== PROBLEM ==
How many lines in the records below contain "brown"? Reply with the number alone.

(Scene images with change listings)
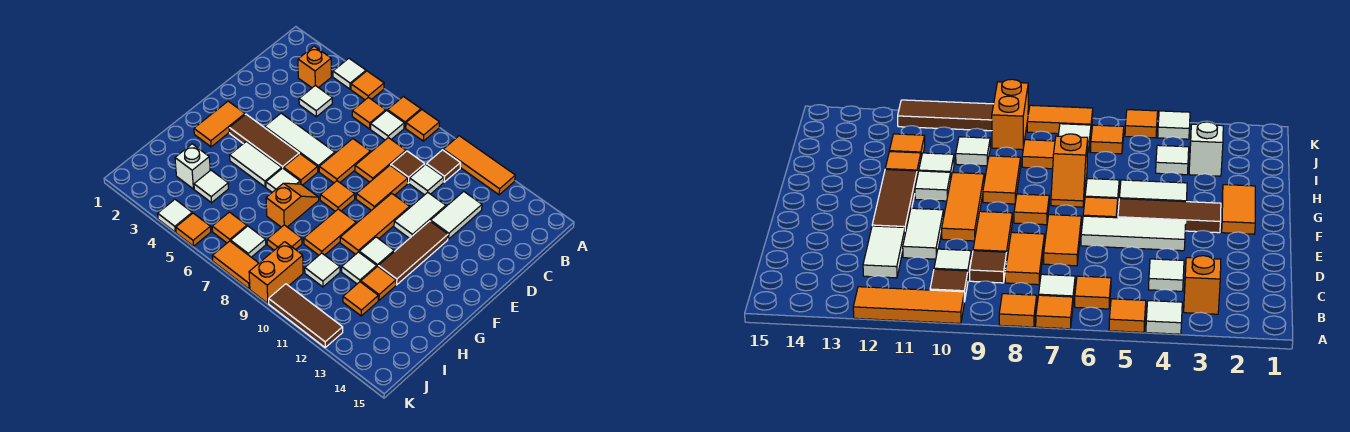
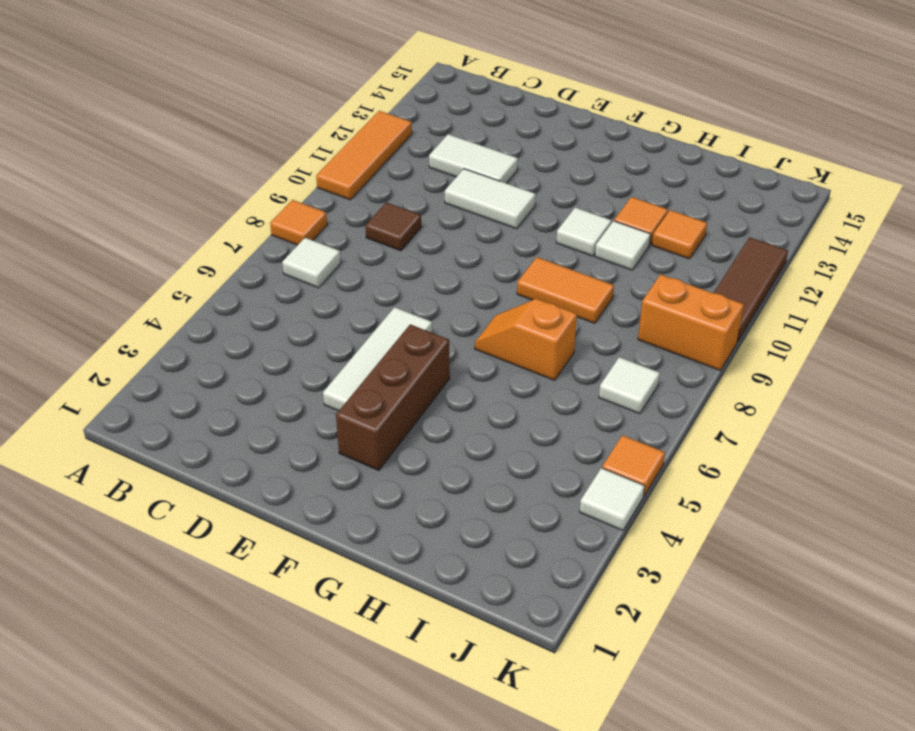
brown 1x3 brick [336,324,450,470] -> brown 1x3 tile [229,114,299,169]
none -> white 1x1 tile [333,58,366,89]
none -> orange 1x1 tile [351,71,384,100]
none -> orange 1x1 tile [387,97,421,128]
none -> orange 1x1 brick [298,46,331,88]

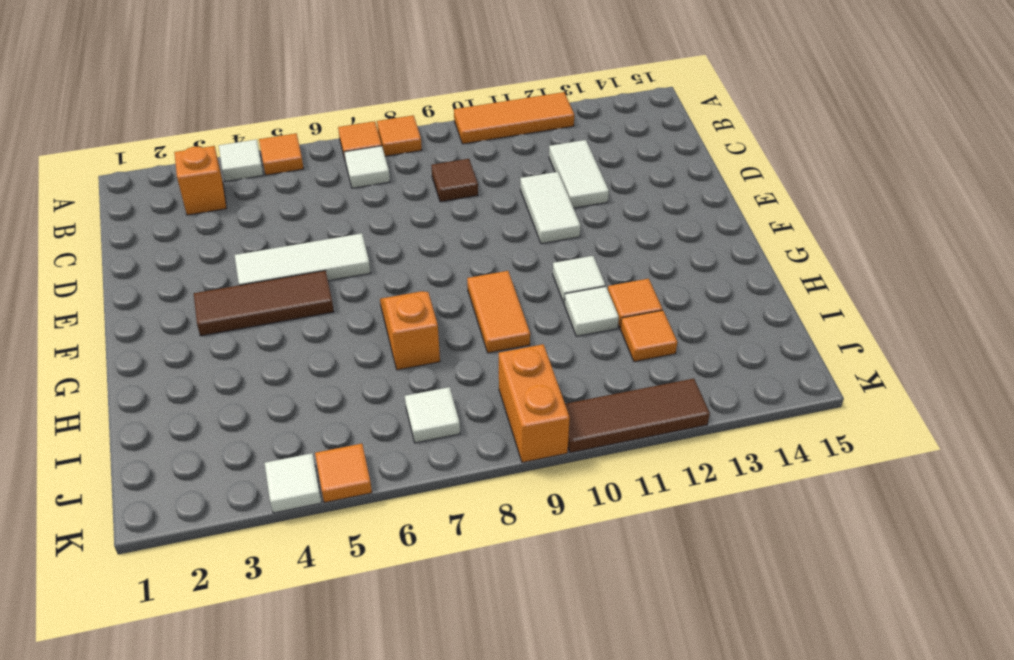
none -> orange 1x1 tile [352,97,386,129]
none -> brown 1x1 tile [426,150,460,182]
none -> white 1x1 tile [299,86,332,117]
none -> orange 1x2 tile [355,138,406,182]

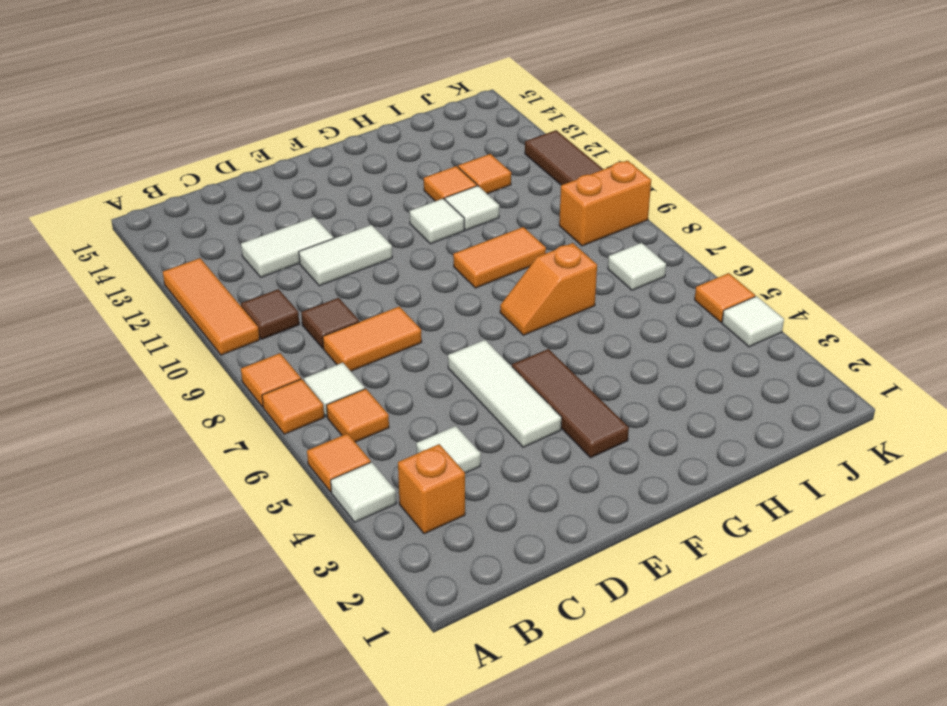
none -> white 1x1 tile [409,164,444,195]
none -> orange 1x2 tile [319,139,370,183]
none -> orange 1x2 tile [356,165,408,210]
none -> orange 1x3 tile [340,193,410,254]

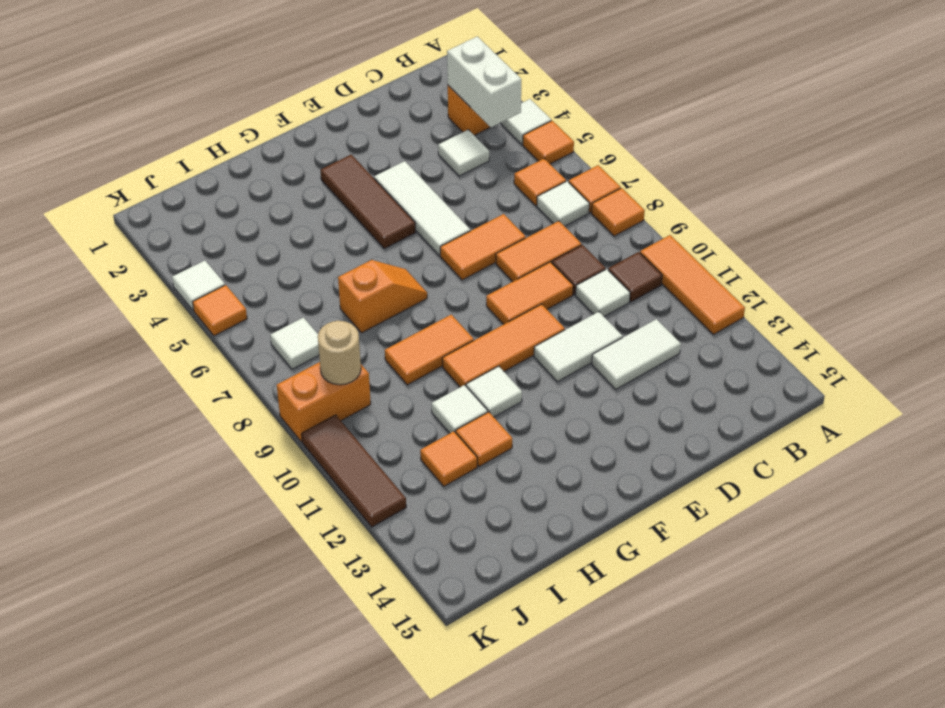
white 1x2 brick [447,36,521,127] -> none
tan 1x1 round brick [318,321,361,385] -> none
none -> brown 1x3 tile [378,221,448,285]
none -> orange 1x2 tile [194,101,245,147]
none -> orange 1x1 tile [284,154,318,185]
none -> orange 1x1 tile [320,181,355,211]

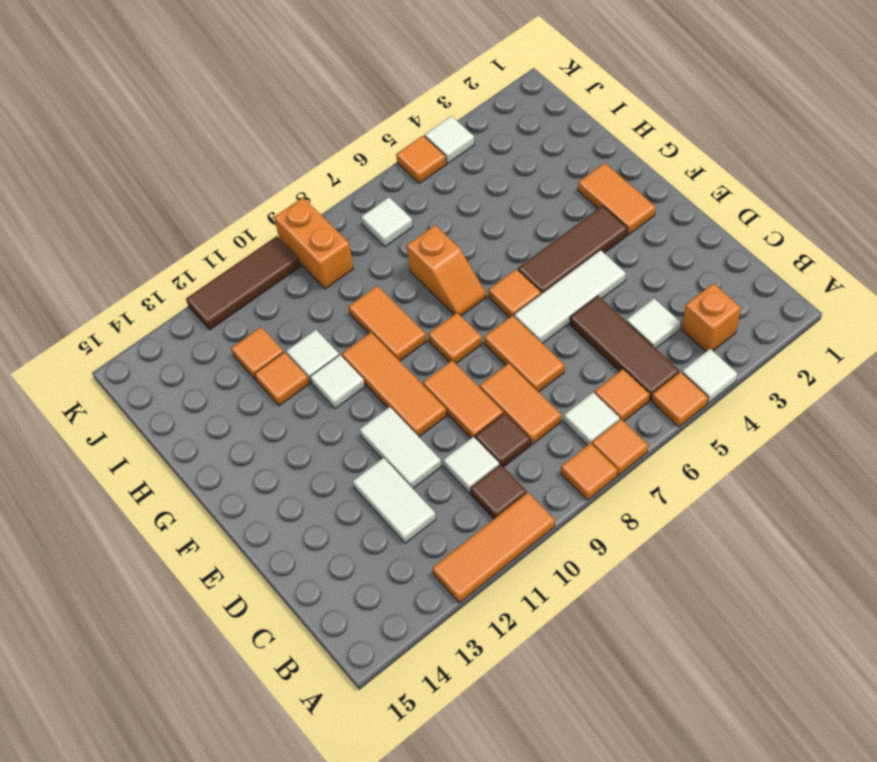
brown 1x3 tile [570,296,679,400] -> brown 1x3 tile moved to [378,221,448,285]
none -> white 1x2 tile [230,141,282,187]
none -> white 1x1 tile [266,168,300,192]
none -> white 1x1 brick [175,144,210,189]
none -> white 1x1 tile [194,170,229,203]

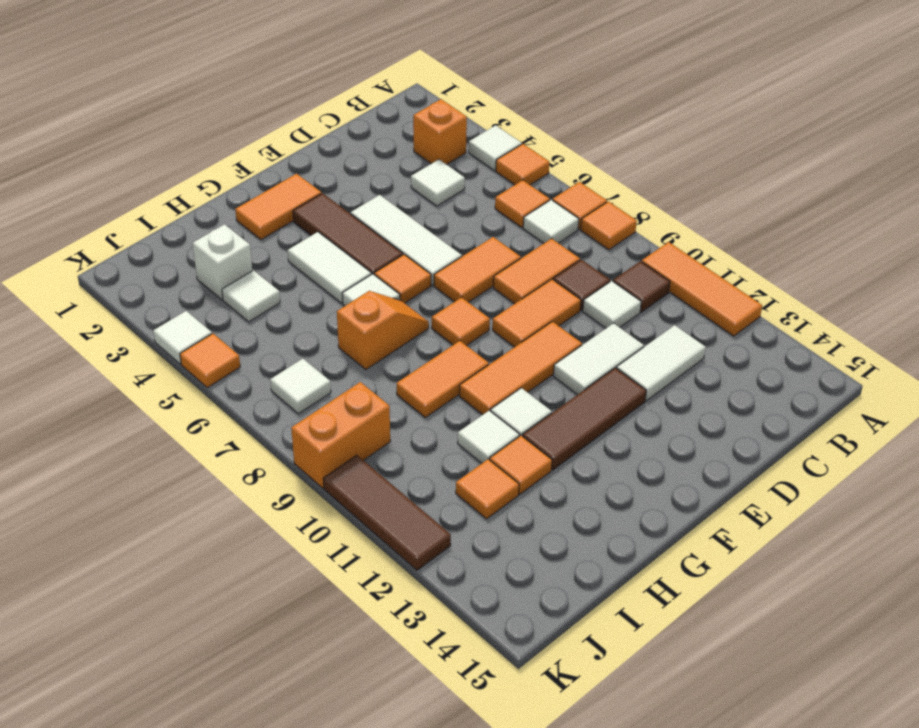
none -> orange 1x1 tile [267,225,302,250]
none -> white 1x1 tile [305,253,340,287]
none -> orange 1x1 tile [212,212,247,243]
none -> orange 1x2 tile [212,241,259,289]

== OUTPUT ==
4